**What this task involves:** From the data below, repeat exactly the lines from the line with "(121, 330) = (388, 227): none -> orange spool" to the line with "(610, 243) = (652, 717): brown bowl -> none", both included.

**Exercise data:**
========================

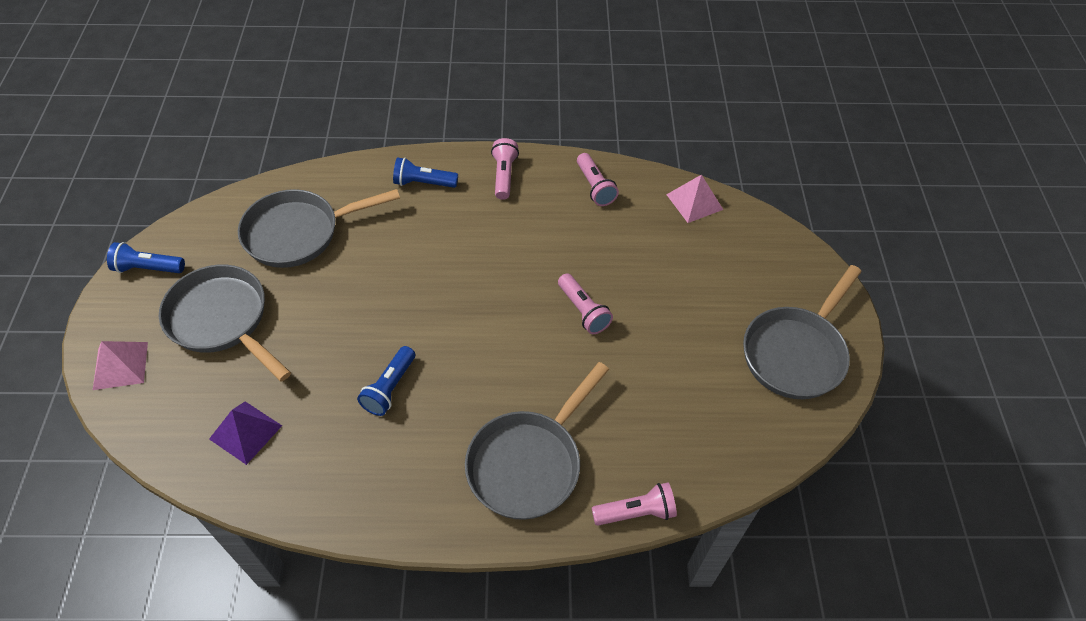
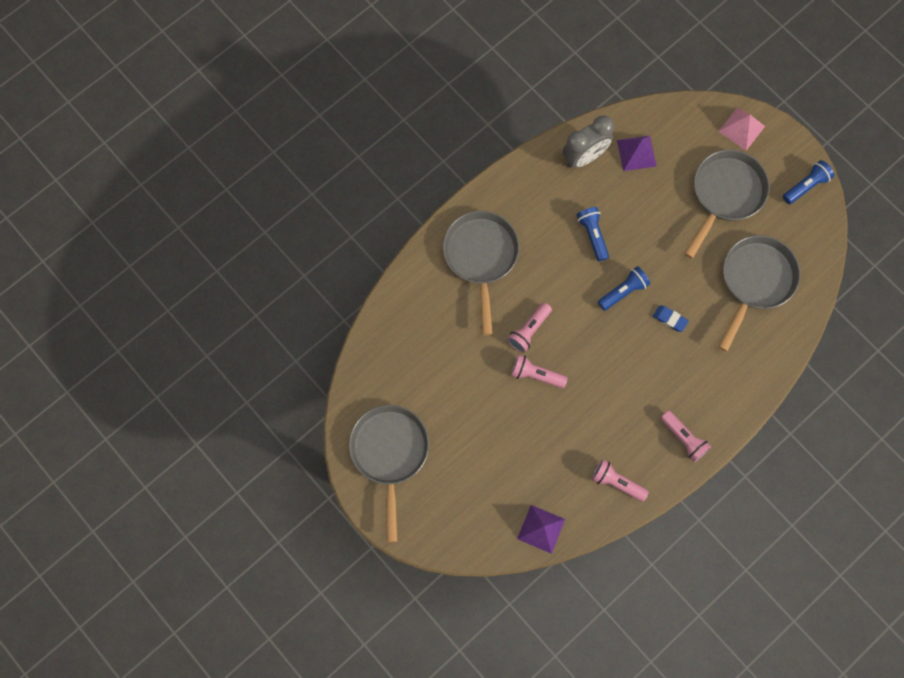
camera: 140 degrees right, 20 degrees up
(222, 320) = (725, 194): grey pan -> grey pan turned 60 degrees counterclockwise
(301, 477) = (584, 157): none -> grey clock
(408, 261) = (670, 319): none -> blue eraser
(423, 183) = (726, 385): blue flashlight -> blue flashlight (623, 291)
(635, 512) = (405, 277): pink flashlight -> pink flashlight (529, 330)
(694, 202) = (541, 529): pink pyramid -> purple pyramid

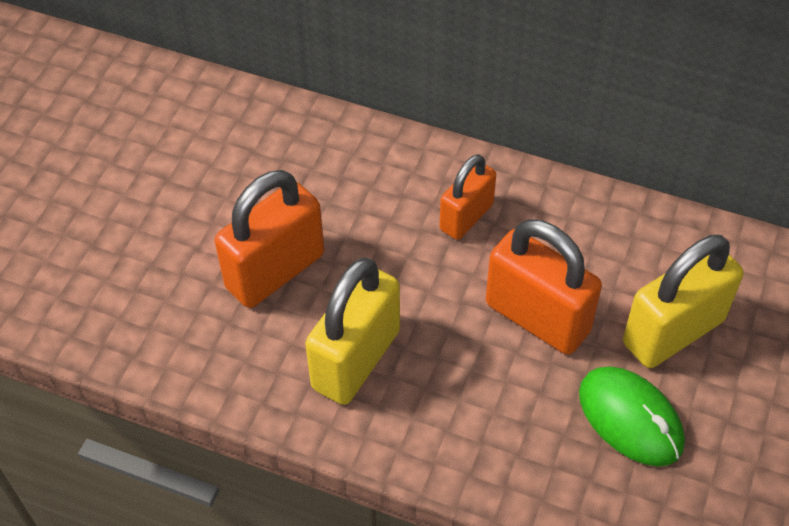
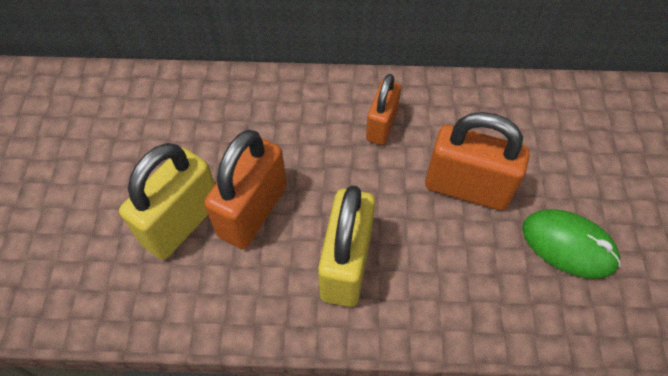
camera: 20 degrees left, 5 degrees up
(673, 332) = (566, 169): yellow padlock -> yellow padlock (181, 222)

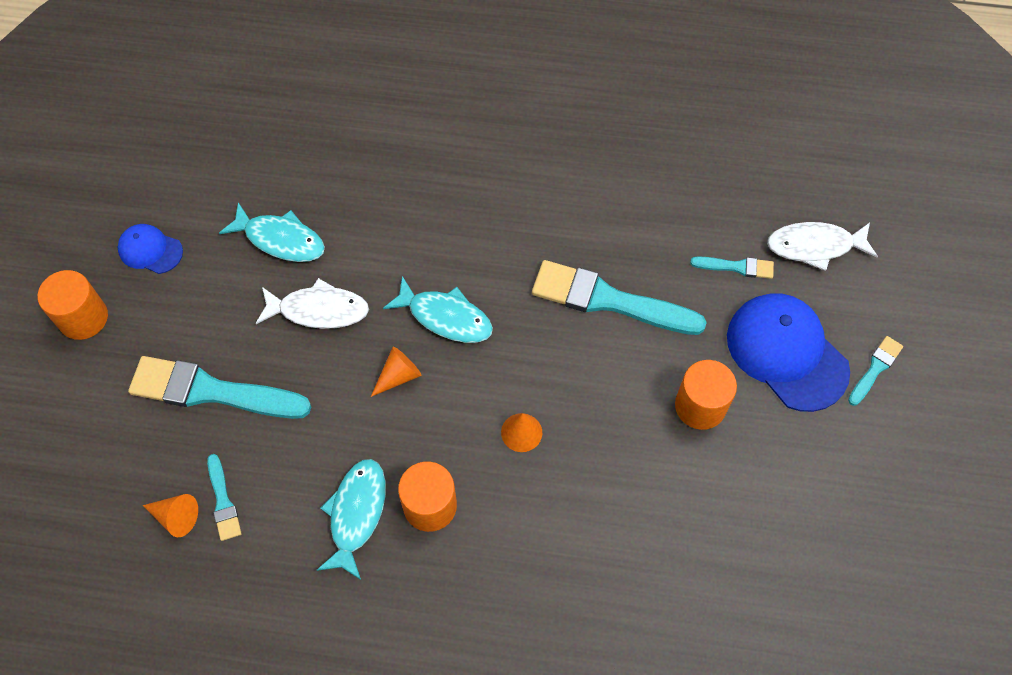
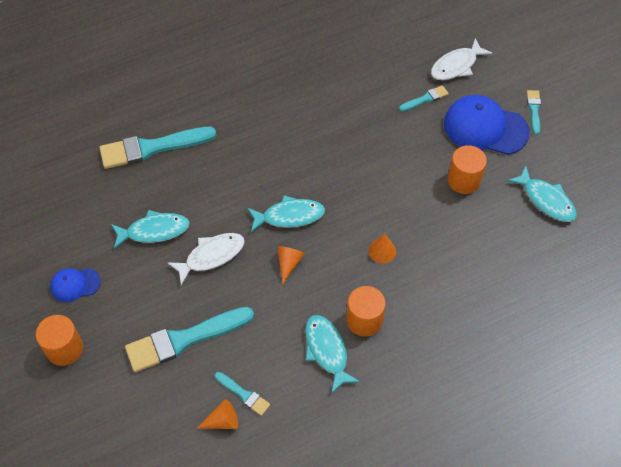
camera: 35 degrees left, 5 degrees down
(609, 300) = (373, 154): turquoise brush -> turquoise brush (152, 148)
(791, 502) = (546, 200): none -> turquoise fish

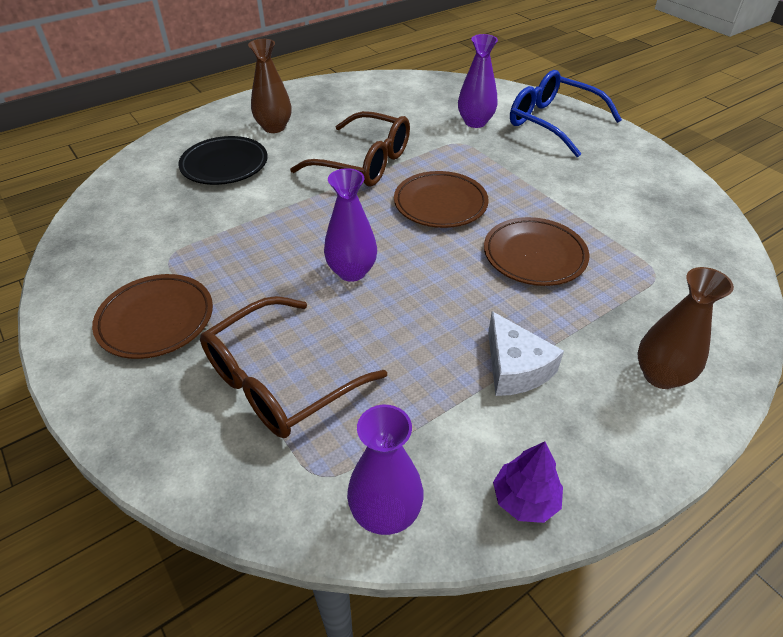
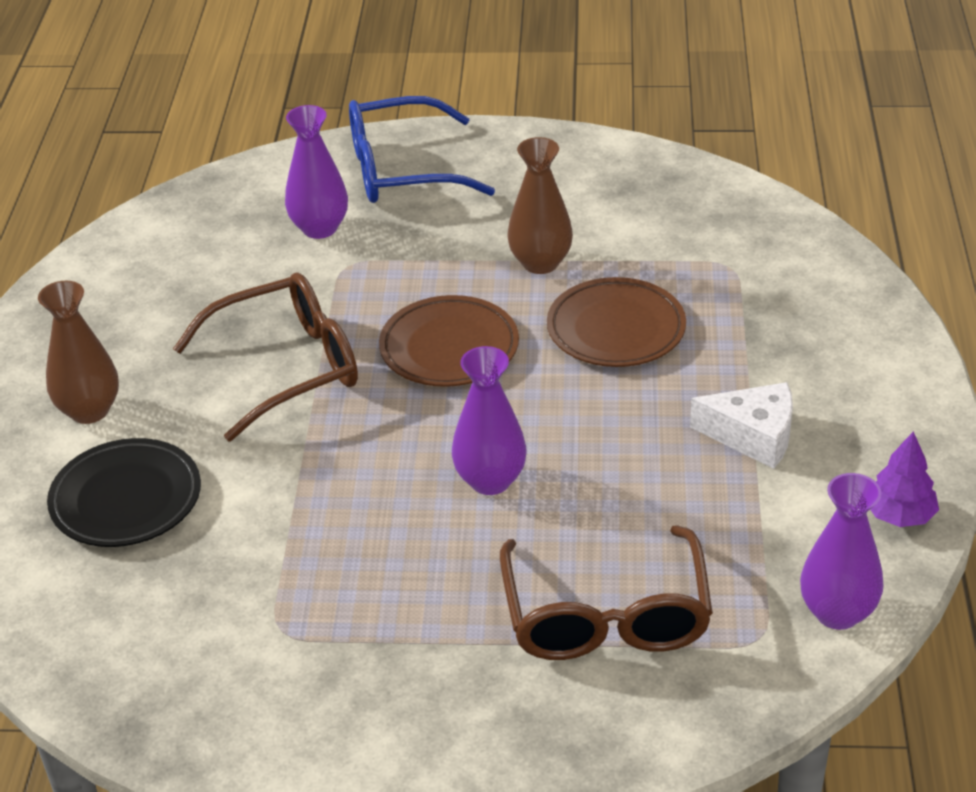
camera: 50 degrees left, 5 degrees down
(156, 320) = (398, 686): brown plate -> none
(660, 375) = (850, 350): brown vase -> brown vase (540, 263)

========================

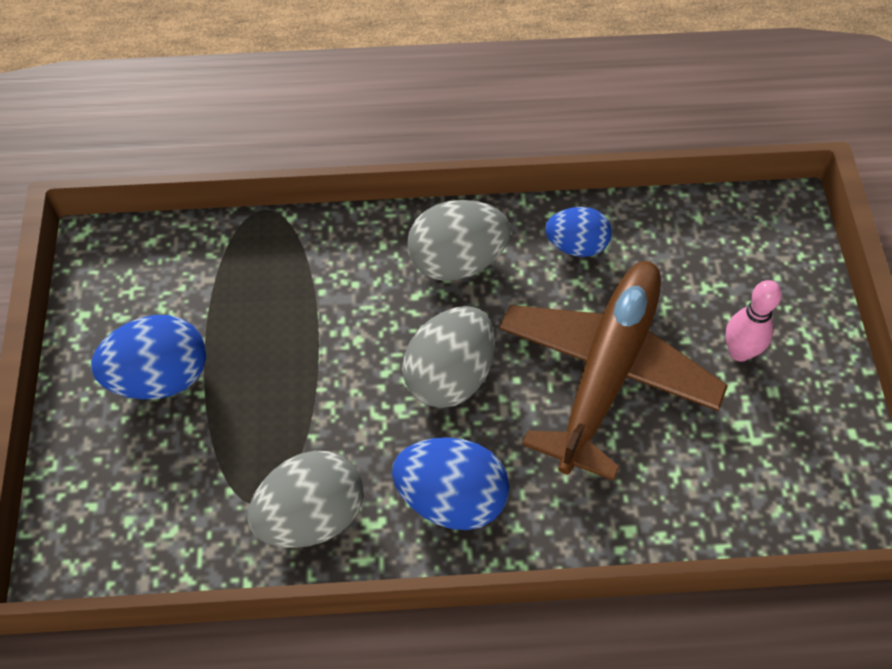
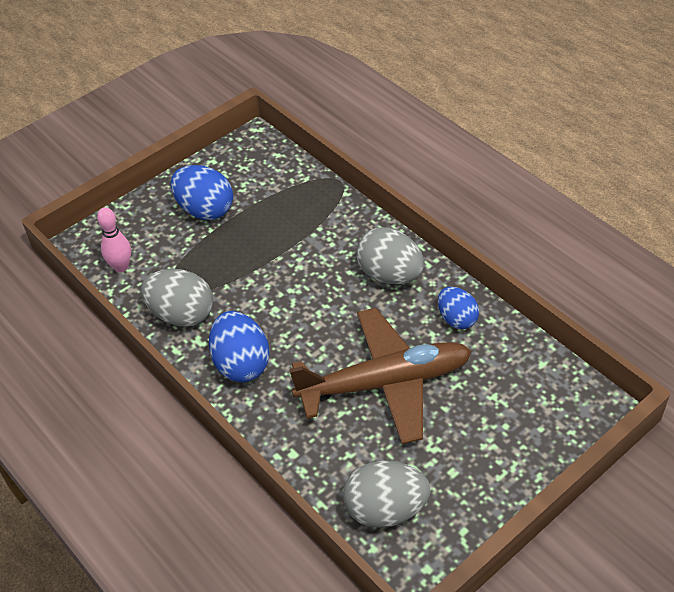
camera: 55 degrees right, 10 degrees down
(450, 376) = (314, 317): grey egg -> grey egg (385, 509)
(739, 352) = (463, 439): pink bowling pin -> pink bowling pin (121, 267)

========================

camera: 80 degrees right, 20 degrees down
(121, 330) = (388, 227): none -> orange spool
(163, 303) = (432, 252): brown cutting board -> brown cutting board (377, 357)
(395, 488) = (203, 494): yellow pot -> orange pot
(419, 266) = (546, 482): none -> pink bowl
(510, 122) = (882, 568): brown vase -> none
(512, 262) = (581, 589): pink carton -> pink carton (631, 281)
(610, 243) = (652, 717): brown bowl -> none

========================

**Task output:**
(121, 330) = (388, 227): none -> orange spool
(163, 303) = (432, 252): brown cutting board -> brown cutting board (377, 357)
(395, 488) = (203, 494): yellow pot -> orange pot
(419, 266) = (546, 482): none -> pink bowl
(510, 122) = (882, 568): brown vase -> none
(512, 262) = (581, 589): pink carton -> pink carton (631, 281)
(610, 243) = (652, 717): brown bowl -> none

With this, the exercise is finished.